(Supplied data Opens)

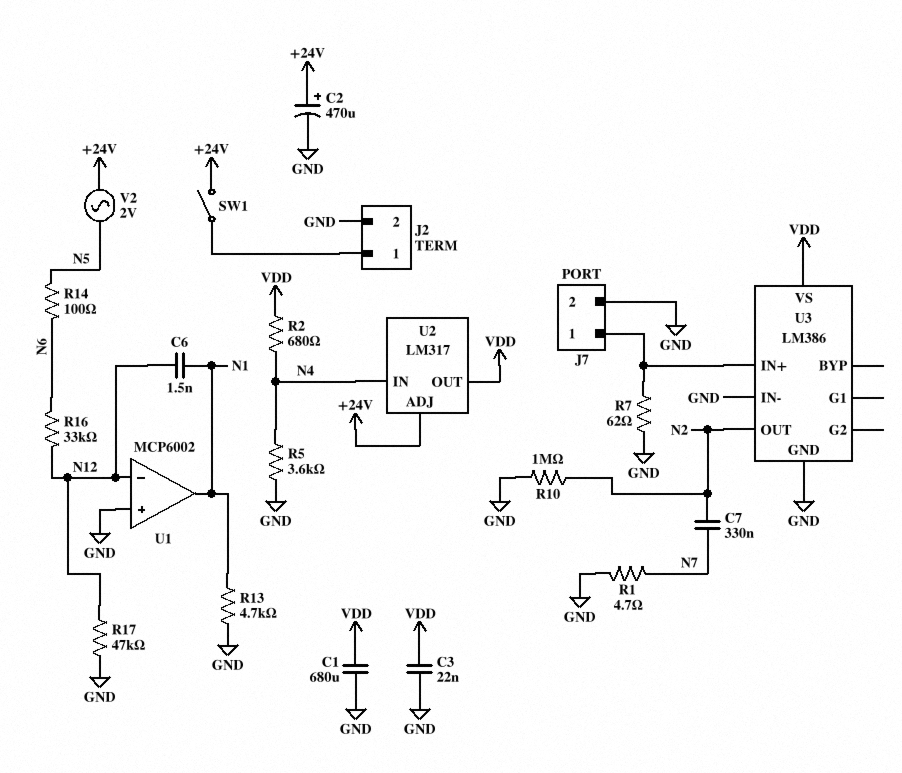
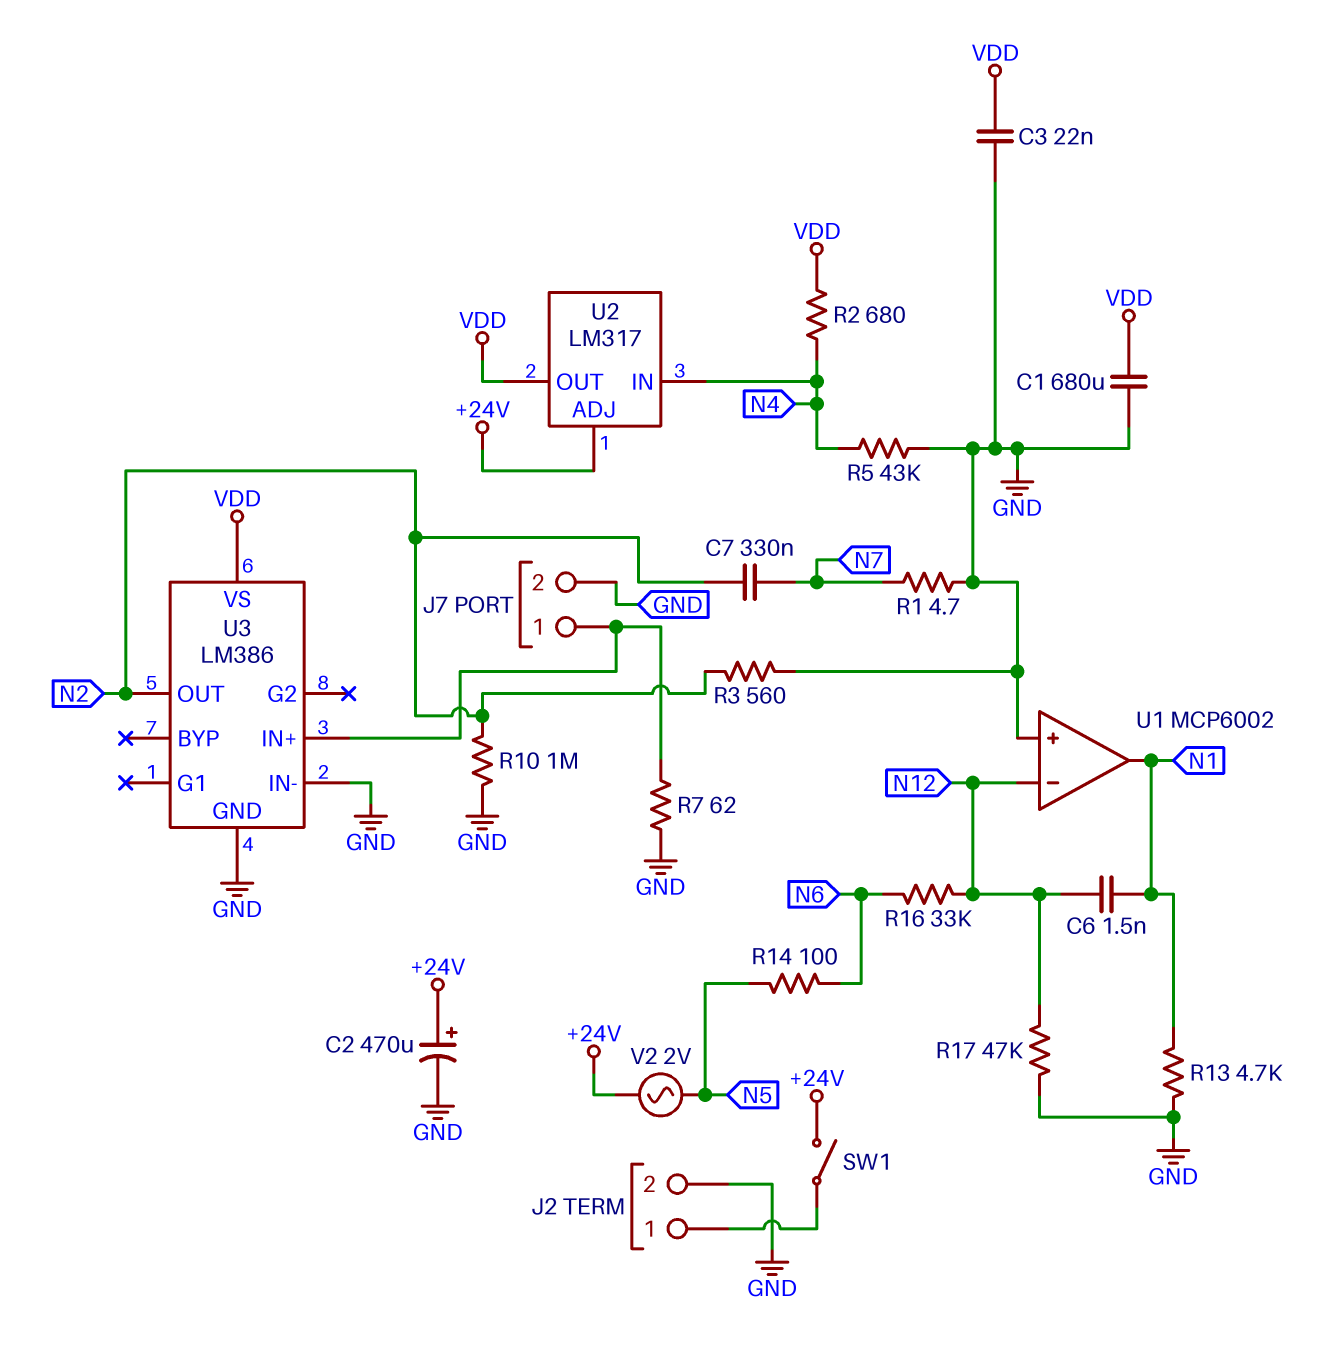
R3: none -> 560 (GND, N2)
R5: 3.6k (GND, N4) -> 43k (GND, N4)

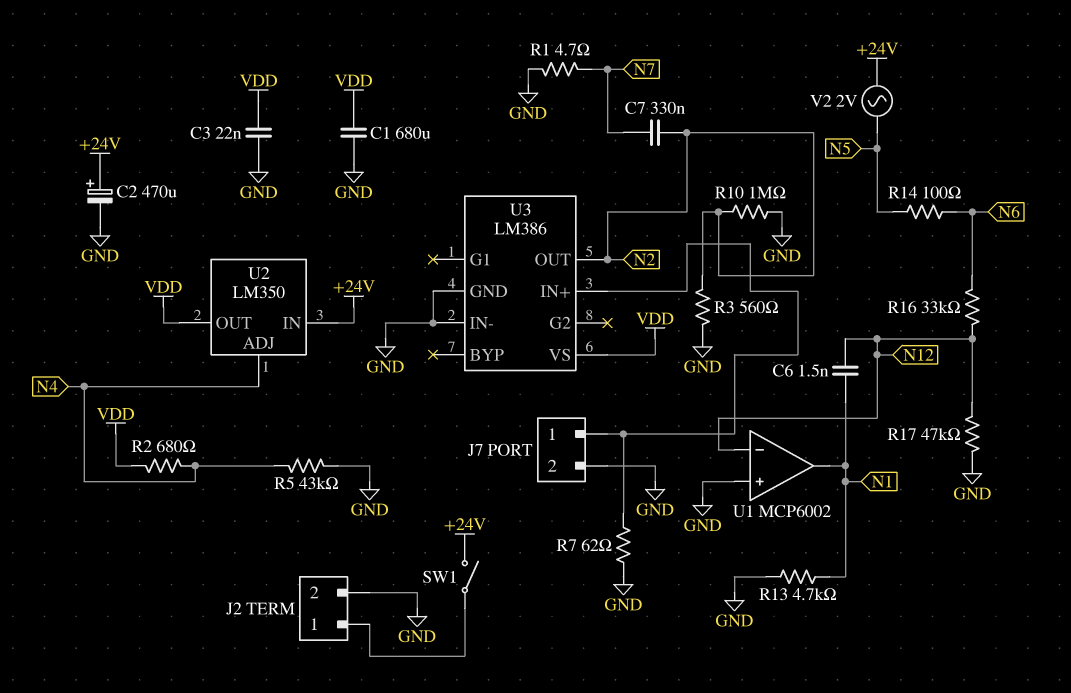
U2: LM317 -> LM350
U2 pin ADJ: +24V -> N4
U2 pin IN: N4 -> +24V

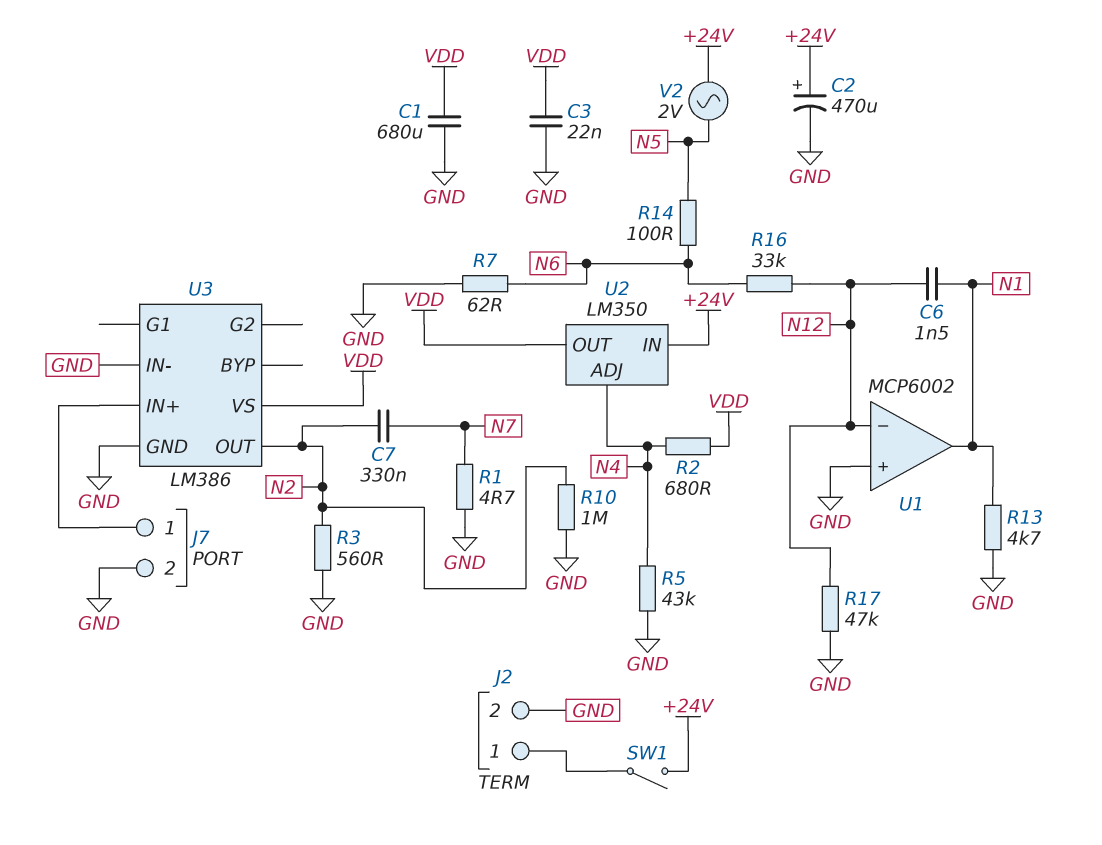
R7: 62 (GND, J7/1) -> 62 (GND, N6)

(Supplied data Closes)

> What you should do
The records must be copied with no word altered, and without their pictures.

> Solution to this problem
R3: none -> 560 (GND, N2)
R5: 3.6k (GND, N4) -> 43k (GND, N4)

U2: LM317 -> LM350
U2 pin ADJ: +24V -> N4
U2 pin IN: N4 -> +24V

R7: 62 (GND, J7/1) -> 62 (GND, N6)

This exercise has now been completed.